━━━━━ Data to use ━━━━━
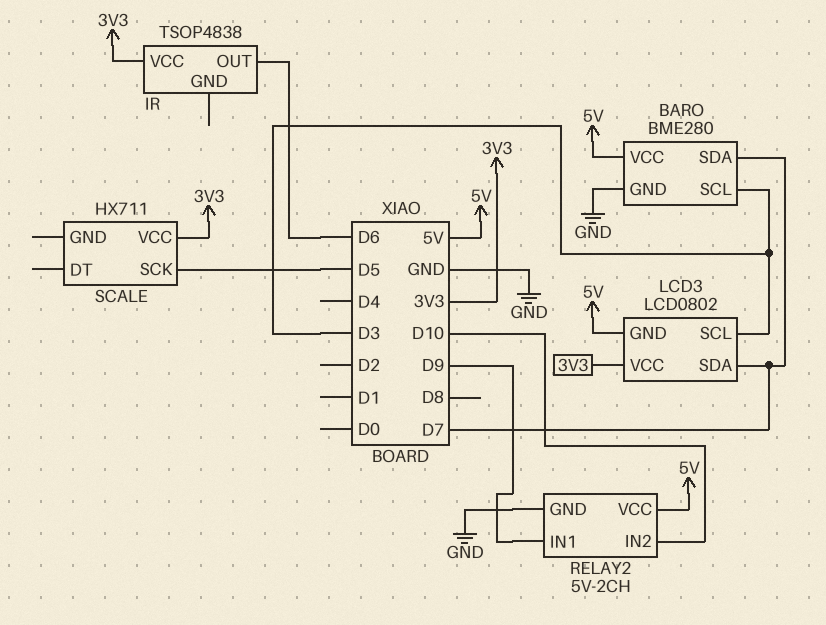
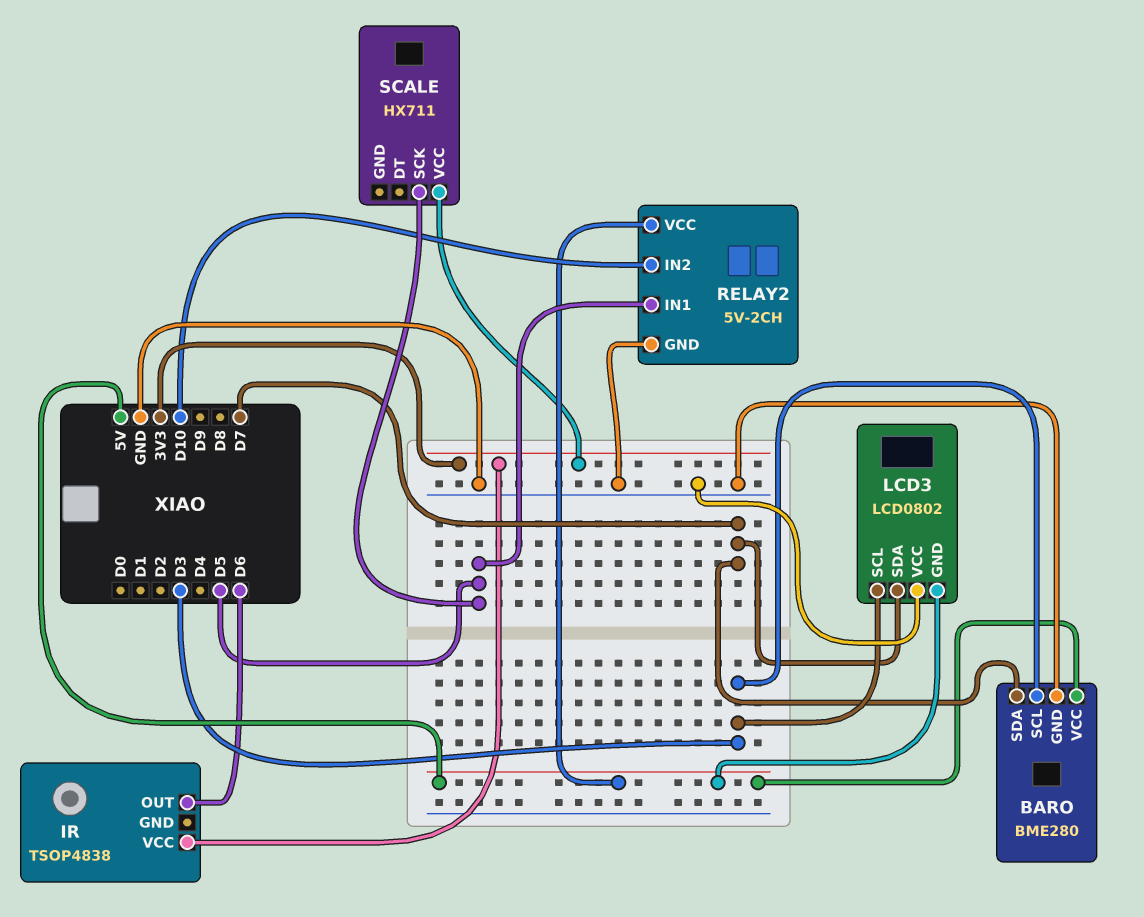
LCD3 pin VCC: 3V3 -> GND
RELAY2 pin IN1: D9 -> D5

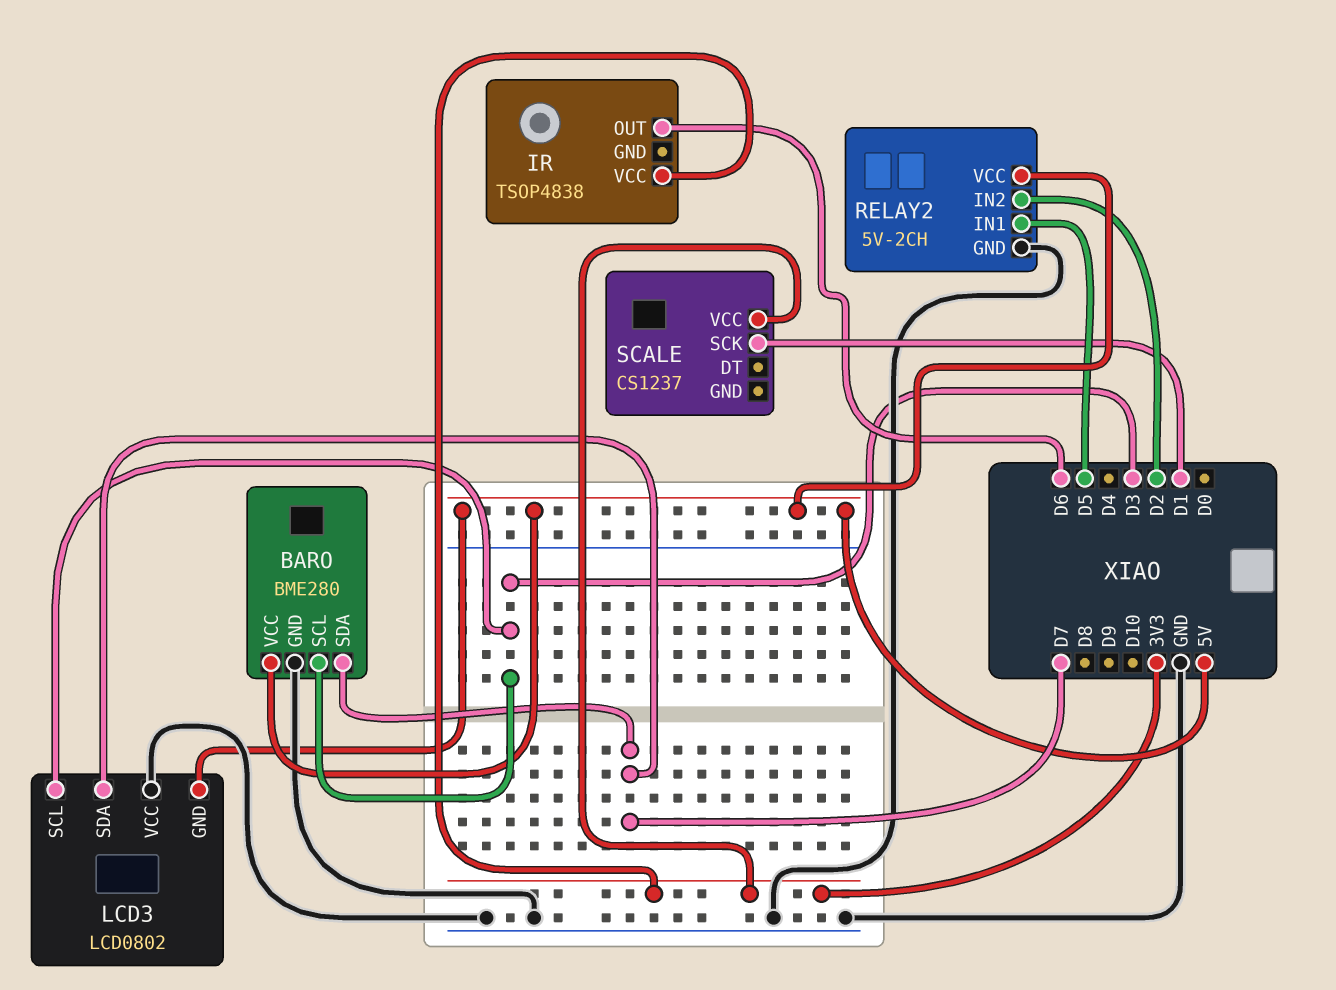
RELAY2 pin IN2: D10 -> D2
SCALE: HX711 -> CS1237
SCALE pin SCK: D5 -> D1

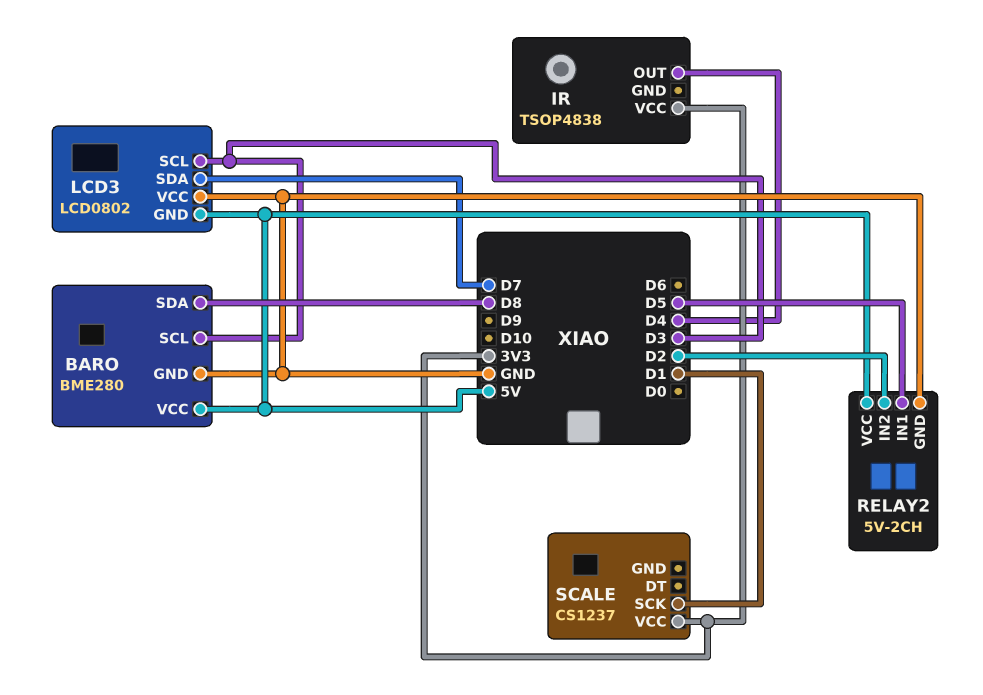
BARO pin SDA: D7 -> D8
IR pin OUT: D6 -> D4

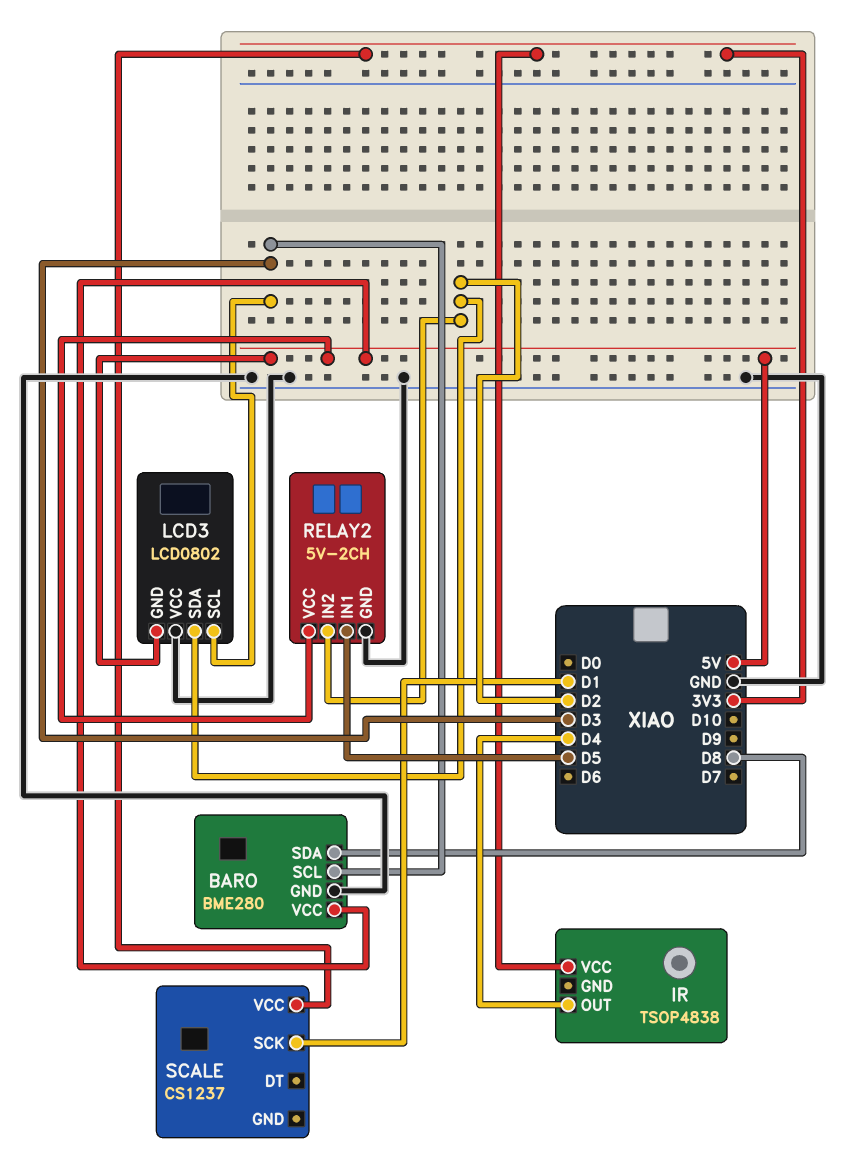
LCD3 pin SDA: D7 -> D2

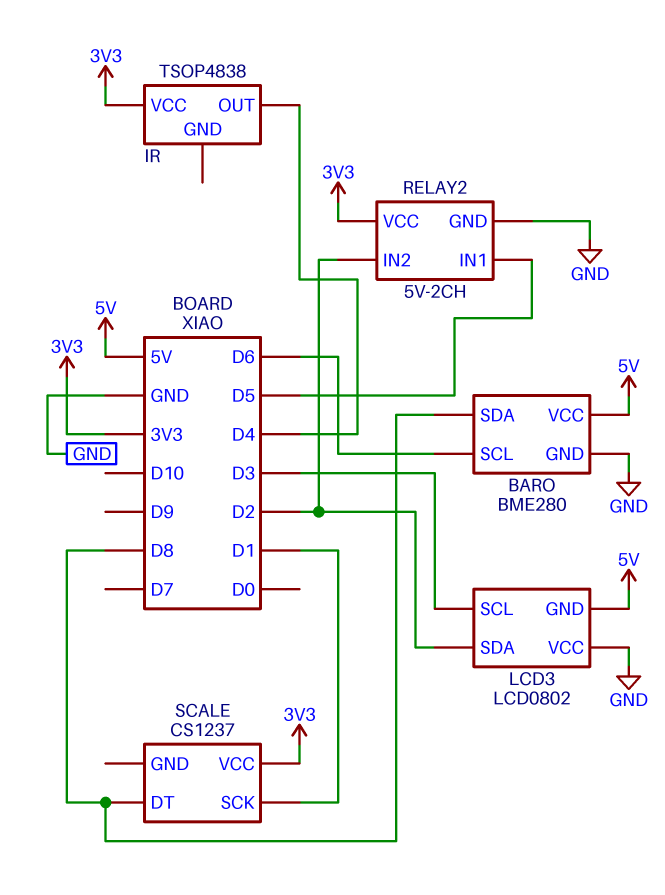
BARO pin SCL: D3 -> D6
RELAY2 pin VCC: 5V -> 3V3
SCALE pin DT: none -> D8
━━━━━
• _What to do_
Copy out every entry above exactly. Leave the pictures out.

• _Output of the task_
LCD3 pin VCC: 3V3 -> GND
RELAY2 pin IN1: D9 -> D5

RELAY2 pin IN2: D10 -> D2
SCALE: HX711 -> CS1237
SCALE pin SCK: D5 -> D1

BARO pin SDA: D7 -> D8
IR pin OUT: D6 -> D4

LCD3 pin SDA: D7 -> D2

BARO pin SCL: D3 -> D6
RELAY2 pin VCC: 5V -> 3V3
SCALE pin DT: none -> D8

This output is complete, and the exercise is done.